◆ **WORK INSTRUCTIONS**:
Count the lines in the rows below that contain the string "thinner", and give only that number.

◆ **Recorded data**:

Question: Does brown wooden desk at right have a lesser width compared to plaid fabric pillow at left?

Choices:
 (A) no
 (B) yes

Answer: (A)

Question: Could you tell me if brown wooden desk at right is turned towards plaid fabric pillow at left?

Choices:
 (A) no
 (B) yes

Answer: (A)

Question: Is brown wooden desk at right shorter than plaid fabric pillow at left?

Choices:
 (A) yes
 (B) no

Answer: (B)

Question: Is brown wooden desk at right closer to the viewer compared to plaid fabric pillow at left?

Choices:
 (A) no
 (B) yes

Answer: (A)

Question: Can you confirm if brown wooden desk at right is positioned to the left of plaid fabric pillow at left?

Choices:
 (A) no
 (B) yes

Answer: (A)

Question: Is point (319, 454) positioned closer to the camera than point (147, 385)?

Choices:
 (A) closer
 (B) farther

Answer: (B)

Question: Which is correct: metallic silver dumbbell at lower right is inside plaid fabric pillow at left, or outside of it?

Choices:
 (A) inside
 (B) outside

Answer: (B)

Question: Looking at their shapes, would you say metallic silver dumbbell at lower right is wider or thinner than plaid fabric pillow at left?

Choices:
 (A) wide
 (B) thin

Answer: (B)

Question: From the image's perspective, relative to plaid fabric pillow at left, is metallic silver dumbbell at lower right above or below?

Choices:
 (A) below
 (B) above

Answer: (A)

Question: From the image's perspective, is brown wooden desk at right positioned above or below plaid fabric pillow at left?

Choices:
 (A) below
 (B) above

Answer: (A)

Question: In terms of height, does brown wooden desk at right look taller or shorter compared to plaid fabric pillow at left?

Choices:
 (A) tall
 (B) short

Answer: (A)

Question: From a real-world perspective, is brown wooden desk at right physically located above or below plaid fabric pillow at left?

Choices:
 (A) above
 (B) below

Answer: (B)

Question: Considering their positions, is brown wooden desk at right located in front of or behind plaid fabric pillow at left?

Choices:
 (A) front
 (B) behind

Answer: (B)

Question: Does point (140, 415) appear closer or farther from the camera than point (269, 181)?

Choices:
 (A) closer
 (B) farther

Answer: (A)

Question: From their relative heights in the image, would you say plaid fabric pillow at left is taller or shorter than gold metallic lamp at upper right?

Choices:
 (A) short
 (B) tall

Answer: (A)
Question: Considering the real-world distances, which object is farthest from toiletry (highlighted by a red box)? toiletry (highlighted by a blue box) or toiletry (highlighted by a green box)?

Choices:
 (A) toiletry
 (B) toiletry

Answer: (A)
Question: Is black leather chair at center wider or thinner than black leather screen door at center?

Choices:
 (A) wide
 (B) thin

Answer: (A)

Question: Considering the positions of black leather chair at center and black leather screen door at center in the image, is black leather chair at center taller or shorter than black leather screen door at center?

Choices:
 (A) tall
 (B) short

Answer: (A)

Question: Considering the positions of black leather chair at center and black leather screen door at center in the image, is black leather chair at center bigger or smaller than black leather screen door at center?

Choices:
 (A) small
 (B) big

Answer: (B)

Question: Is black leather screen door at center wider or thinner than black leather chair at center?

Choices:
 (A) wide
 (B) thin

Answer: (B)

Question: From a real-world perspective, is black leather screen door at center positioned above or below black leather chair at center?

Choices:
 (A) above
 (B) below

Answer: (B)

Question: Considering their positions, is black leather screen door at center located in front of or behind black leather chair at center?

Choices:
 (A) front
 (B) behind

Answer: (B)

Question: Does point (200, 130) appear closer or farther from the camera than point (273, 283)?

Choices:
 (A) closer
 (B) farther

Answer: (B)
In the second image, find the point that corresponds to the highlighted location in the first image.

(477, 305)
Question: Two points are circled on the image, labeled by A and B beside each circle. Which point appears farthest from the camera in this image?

◆ **FULL SOLUTION**:
3